Give the data again in full, without pictures.

> INPUT FOR THIS TASK:
......
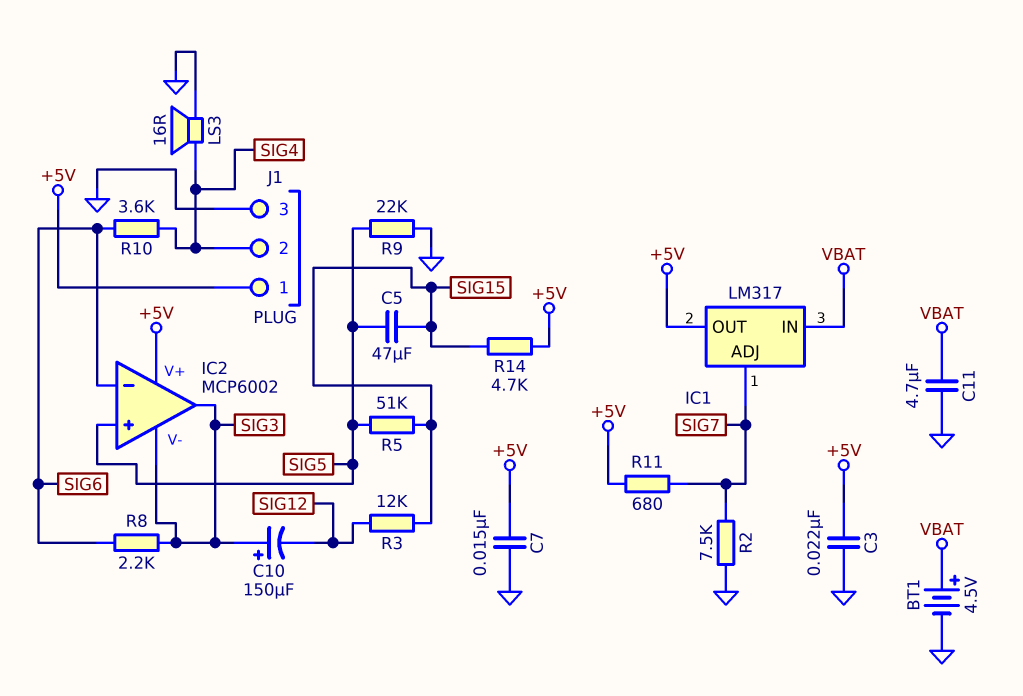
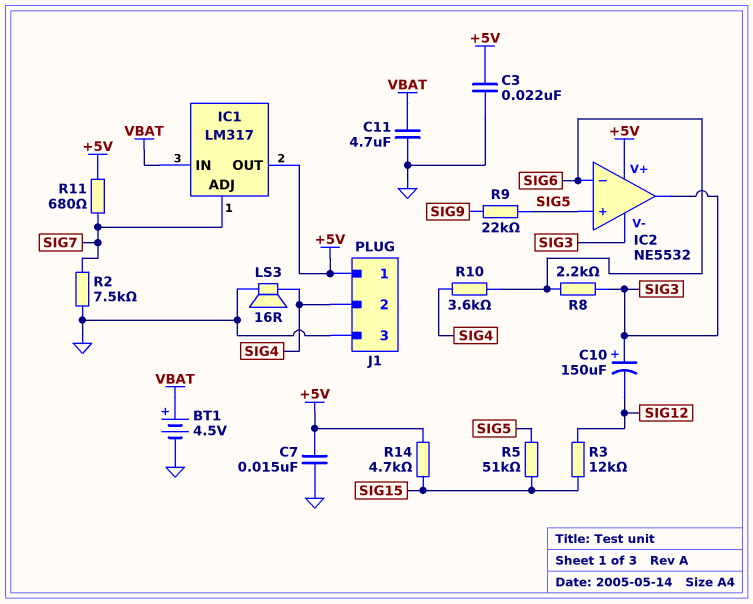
C5: 47uF (SIG5, SIG15) -> none
IC2: MCP6002 -> NE5532
R9: 22k (GND, SIG5) -> 22k (SIG5, SIG9)

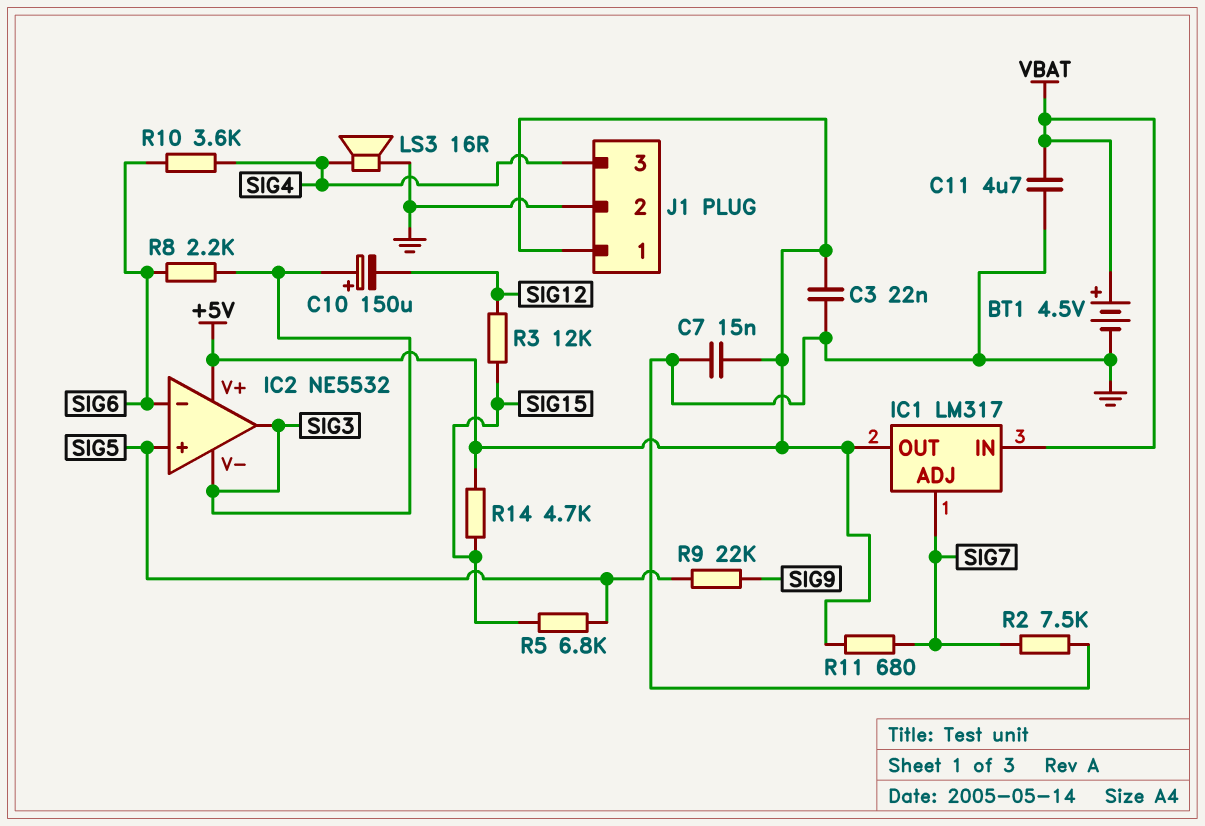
J1 pin 2: SIG4 -> GND
J1 pin 3: GND -> SIG4
R5: 51k (SIG5, SIG15) -> 6.8k (SIG5, SIG15)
......
> RESPONSE AREA:
C5: 47uF (SIG5, SIG15) -> none
IC2: MCP6002 -> NE5532
R9: 22k (GND, SIG5) -> 22k (SIG5, SIG9)

J1 pin 2: SIG4 -> GND
J1 pin 3: GND -> SIG4
R5: 51k (SIG5, SIG15) -> 6.8k (SIG5, SIG15)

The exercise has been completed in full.